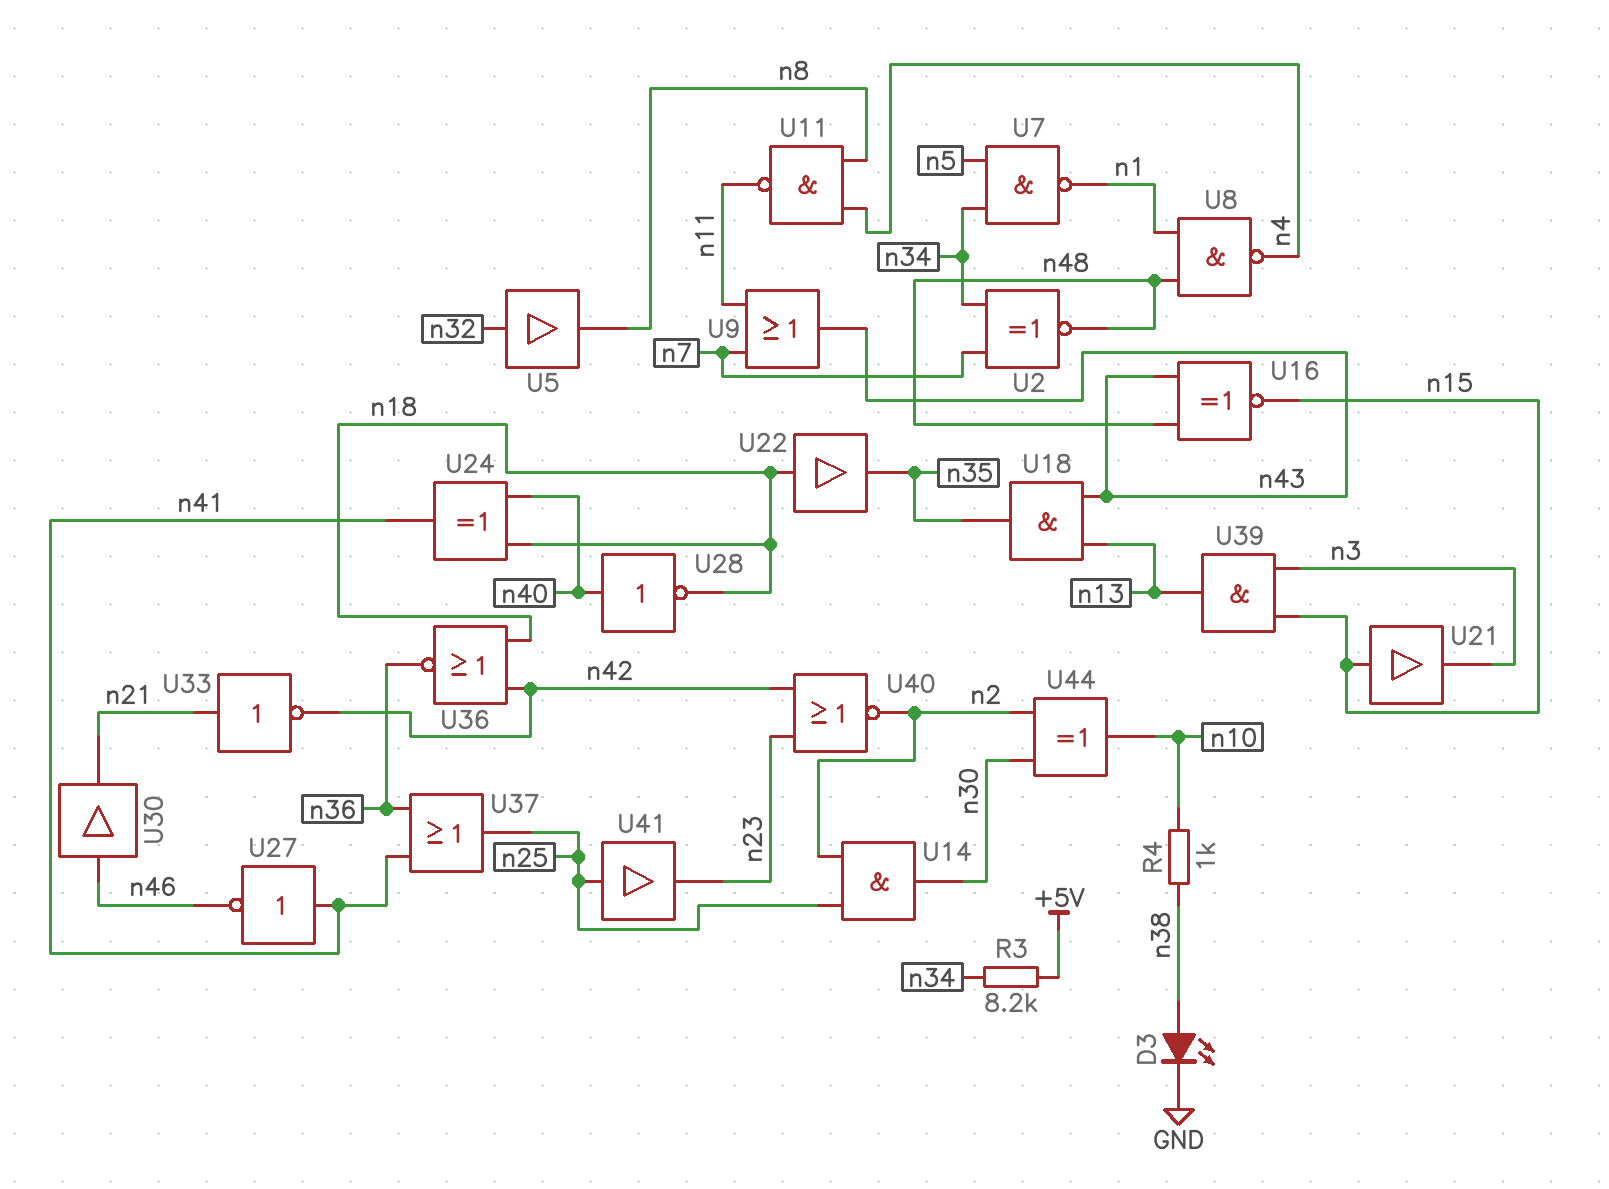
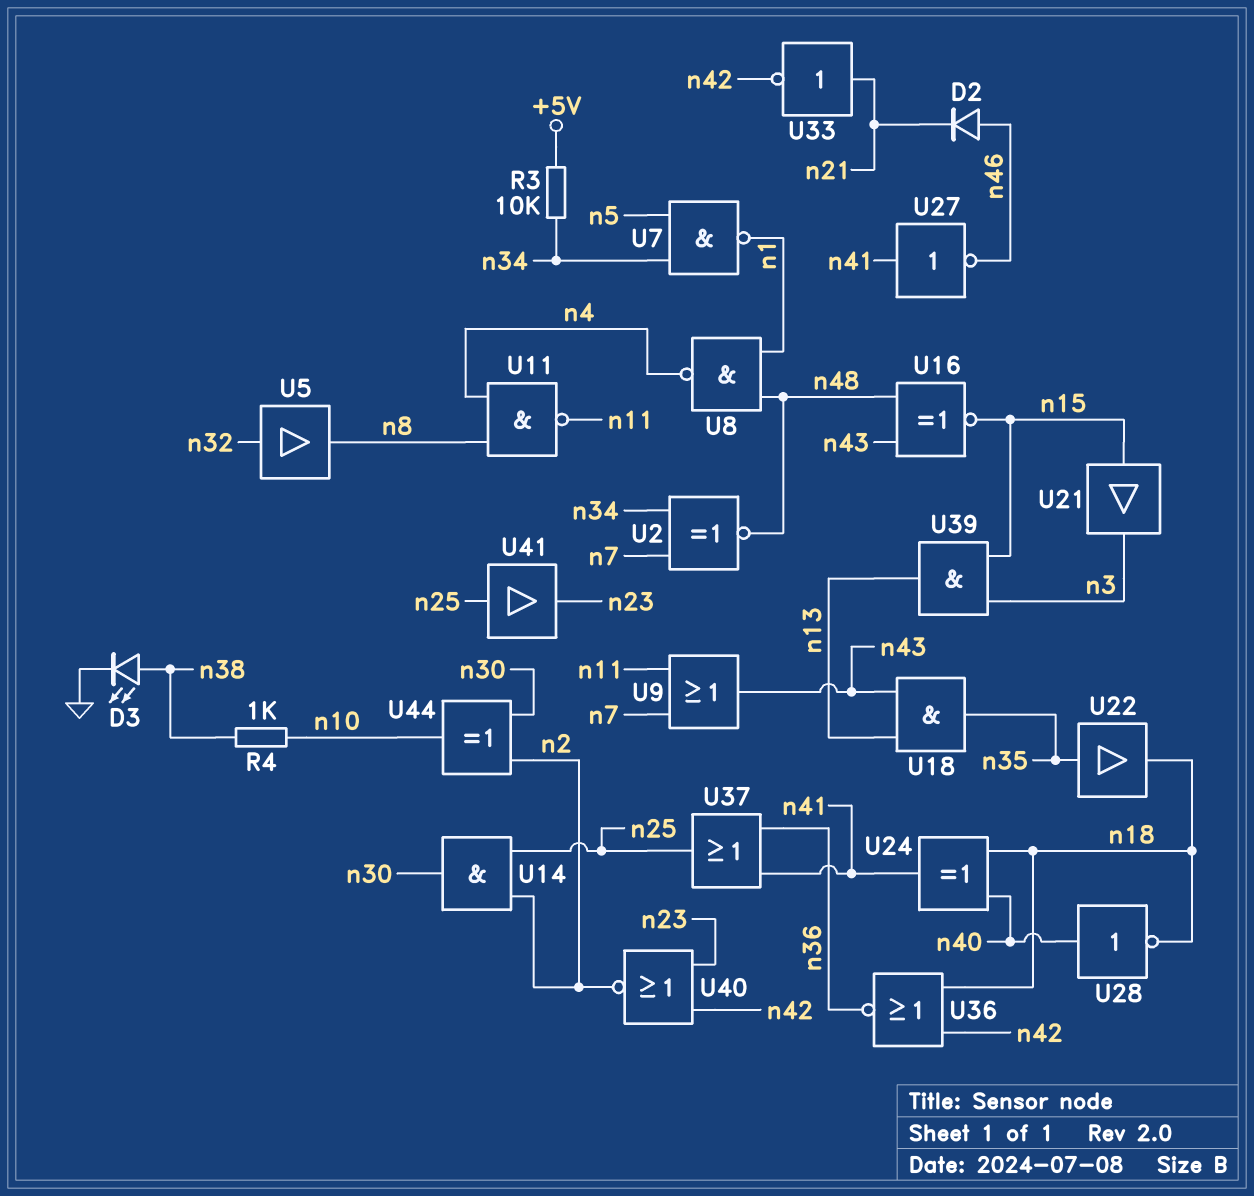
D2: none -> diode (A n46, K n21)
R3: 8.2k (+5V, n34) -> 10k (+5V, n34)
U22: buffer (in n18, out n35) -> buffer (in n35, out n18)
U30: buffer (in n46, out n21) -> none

---

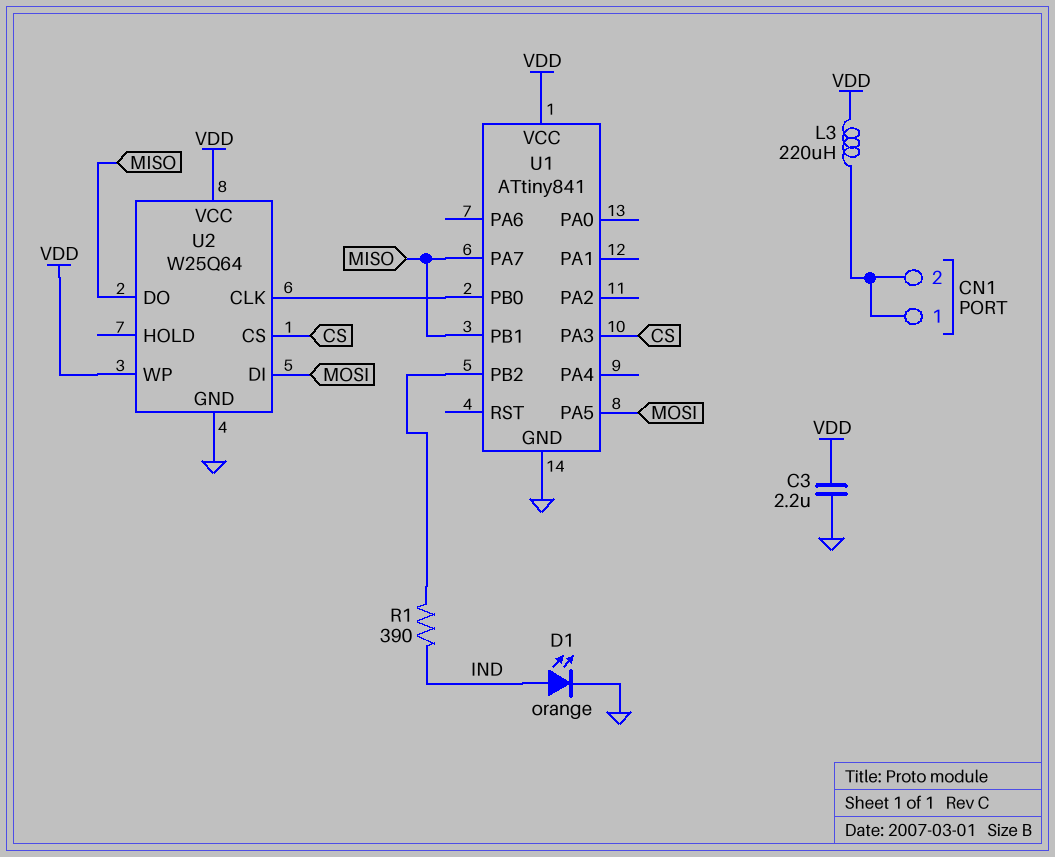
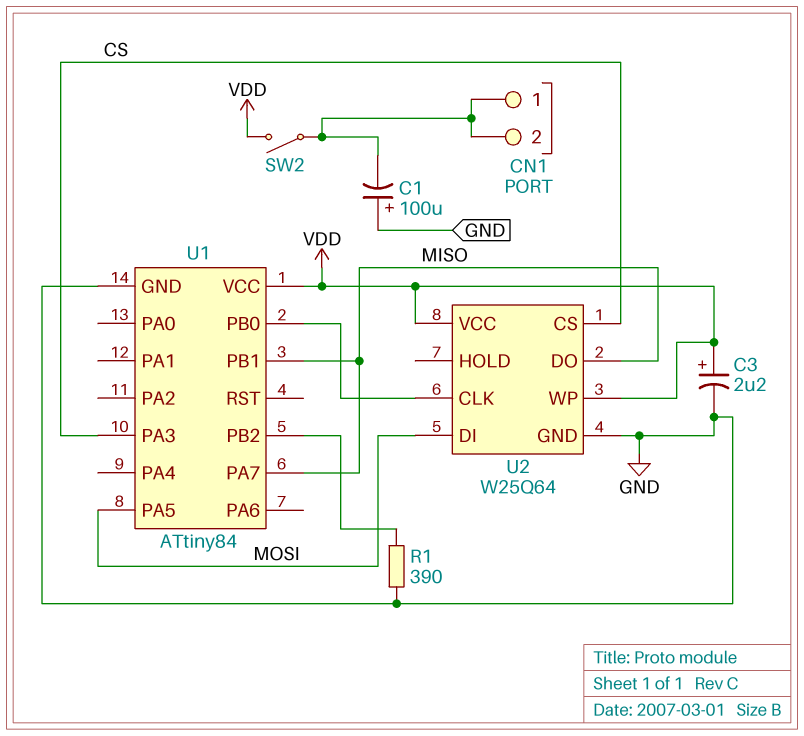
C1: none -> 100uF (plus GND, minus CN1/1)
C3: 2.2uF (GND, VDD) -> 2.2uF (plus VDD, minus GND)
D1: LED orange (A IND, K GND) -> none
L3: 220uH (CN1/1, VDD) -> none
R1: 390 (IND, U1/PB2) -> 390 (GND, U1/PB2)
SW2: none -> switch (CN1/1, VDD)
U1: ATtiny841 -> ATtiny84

• TRY IT: Please copy every line of the material that contains the word "buffer".

• RESULT FOR THIS TASK:
U22: buffer (in n18, out n35) -> buffer (in n35, out n18)
U30: buffer (in n46, out n21) -> none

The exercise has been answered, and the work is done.